**TASK BRIEF:** Repeat the data below in full. Pictures must not be part of the copy.

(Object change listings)
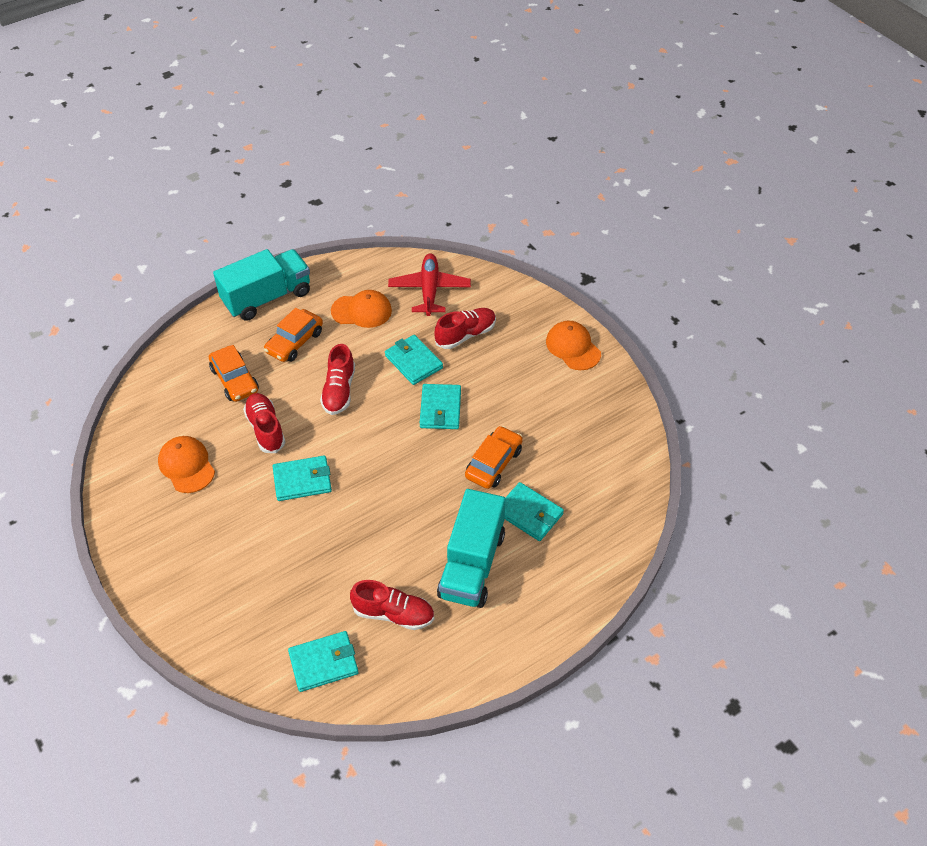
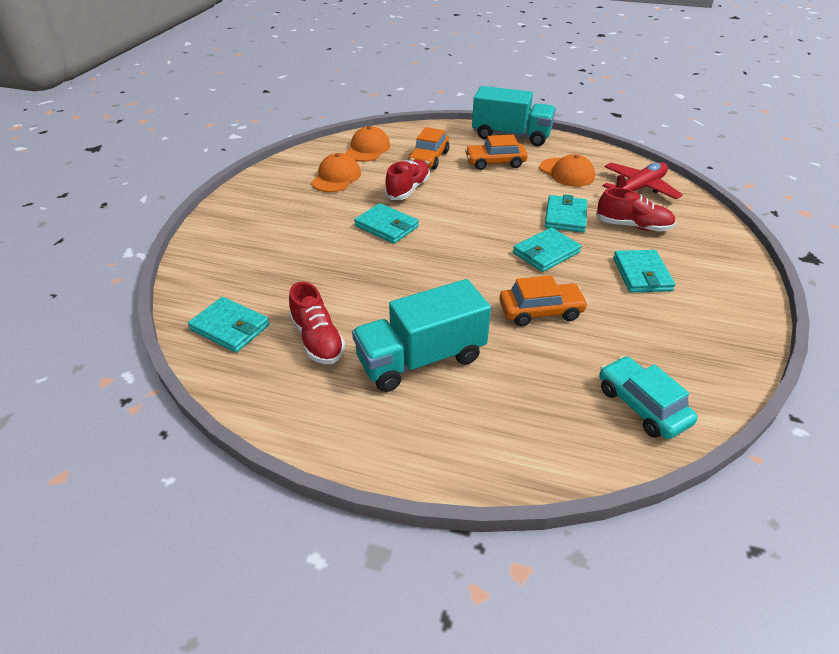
camera: 50 degrees right, 10 degrees down
(339, 391) = (485, 200): red shoe -> none
(529, 513) = (522, 365): turquoise wallet -> turquoise wallet (641, 274)
(573, 347) = (730, 288): orange cap -> orange cap (367, 149)
(613, 482) = (642, 405): none -> turquoise car

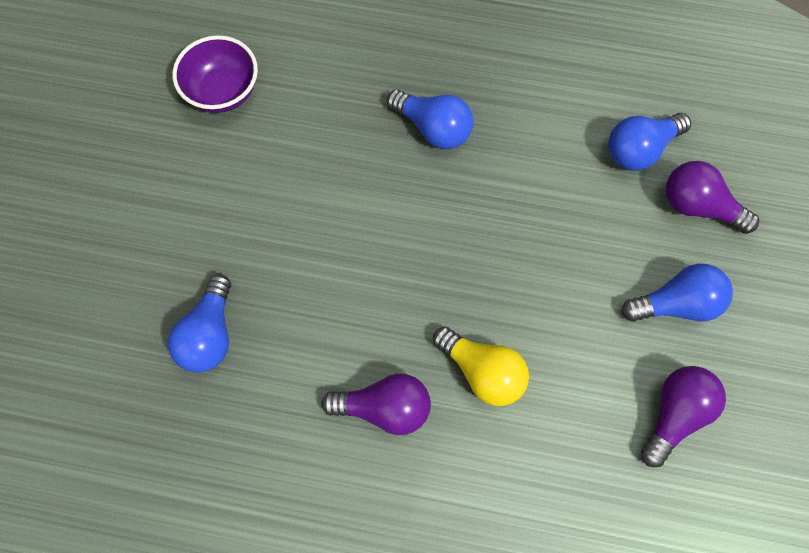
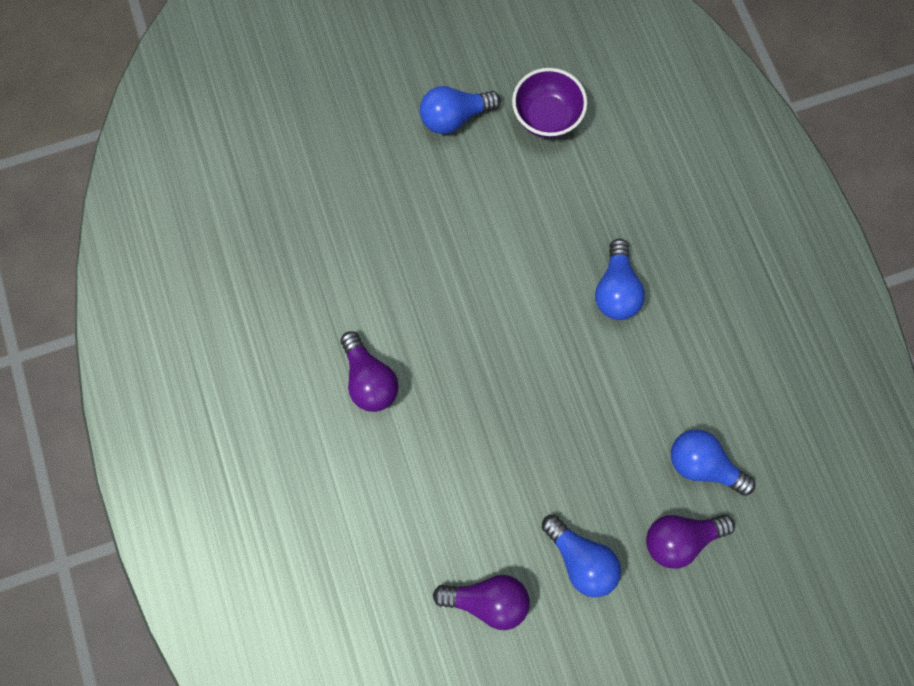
camera: 60 degrees right, 5 degrees up
(209, 334) = (353, 227): blue light bulb -> blue light bulb (454, 117)
(482, 371) = (437, 435): yellow light bulb -> none
(698, 206) = (679, 538): purple light bulb -> purple light bulb turned 105 degrees counterclockwise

**RESULT:**
camera: 50 degrees right, 10 degrees down
(339, 391) = (485, 200): red shoe -> none
(529, 513) = (522, 365): turquoise wallet -> turquoise wallet (641, 274)
(573, 347) = (730, 288): orange cap -> orange cap (367, 149)
(613, 482) = (642, 405): none -> turquoise car

camera: 60 degrees right, 5 degrees up
(209, 334) = (353, 227): blue light bulb -> blue light bulb (454, 117)
(482, 371) = (437, 435): yellow light bulb -> none
(698, 206) = (679, 538): purple light bulb -> purple light bulb turned 105 degrees counterclockwise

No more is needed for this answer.